EXERCISE INSTRUCTIONS: Below are entries. Give back exactly the lines from the one containing "purple circle: (389, 130)" through the one containing "yellow square: (519, 313)", inclusive, without the pictures.

INFORMATION:

★ ★ ★ ★

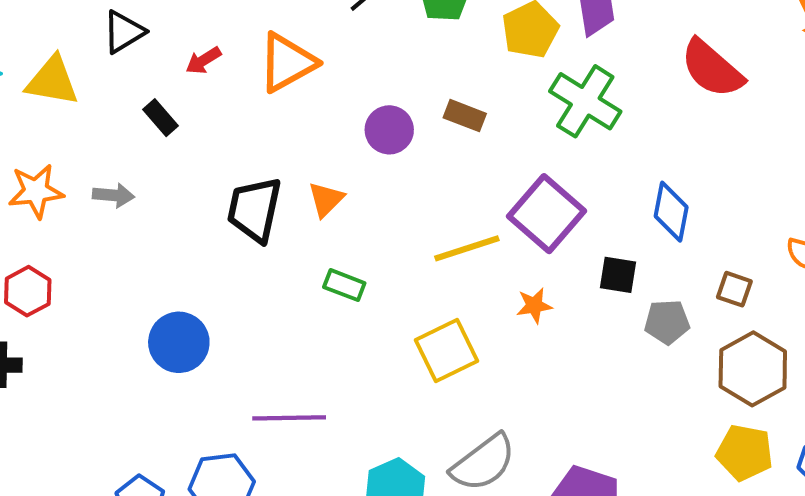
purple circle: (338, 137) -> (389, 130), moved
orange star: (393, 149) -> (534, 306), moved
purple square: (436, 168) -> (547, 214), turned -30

★ ★ ★ ★

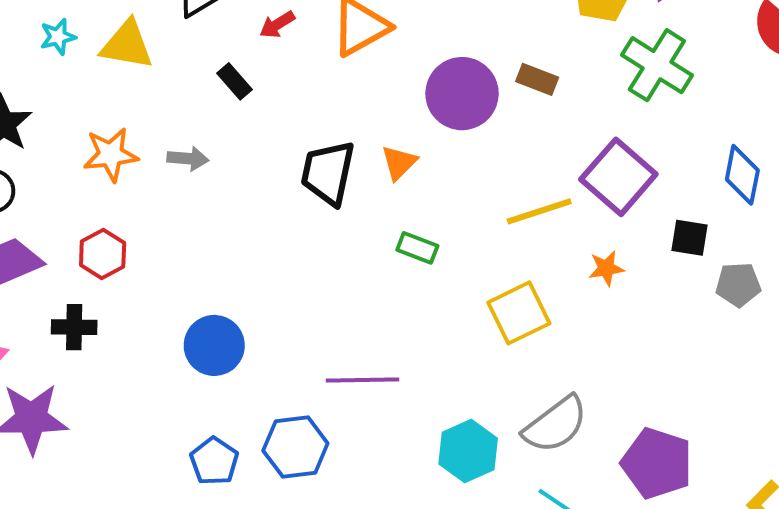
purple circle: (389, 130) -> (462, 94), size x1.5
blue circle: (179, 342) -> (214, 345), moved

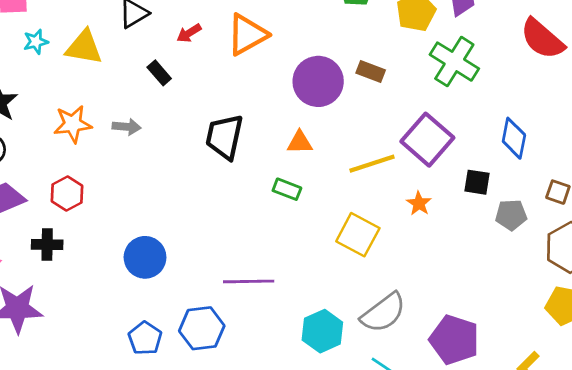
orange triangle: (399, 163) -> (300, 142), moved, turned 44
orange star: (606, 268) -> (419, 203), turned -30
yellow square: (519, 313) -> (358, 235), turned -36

★ ★ ★ ★

RESULT OF THE TASK:
purple circle: (389, 130) -> (462, 94), size x1.5
blue circle: (179, 342) -> (214, 345), moved

orange triangle: (399, 163) -> (300, 142), moved, turned 44
orange star: (606, 268) -> (419, 203), turned -30
yellow square: (519, 313) -> (358, 235), turned -36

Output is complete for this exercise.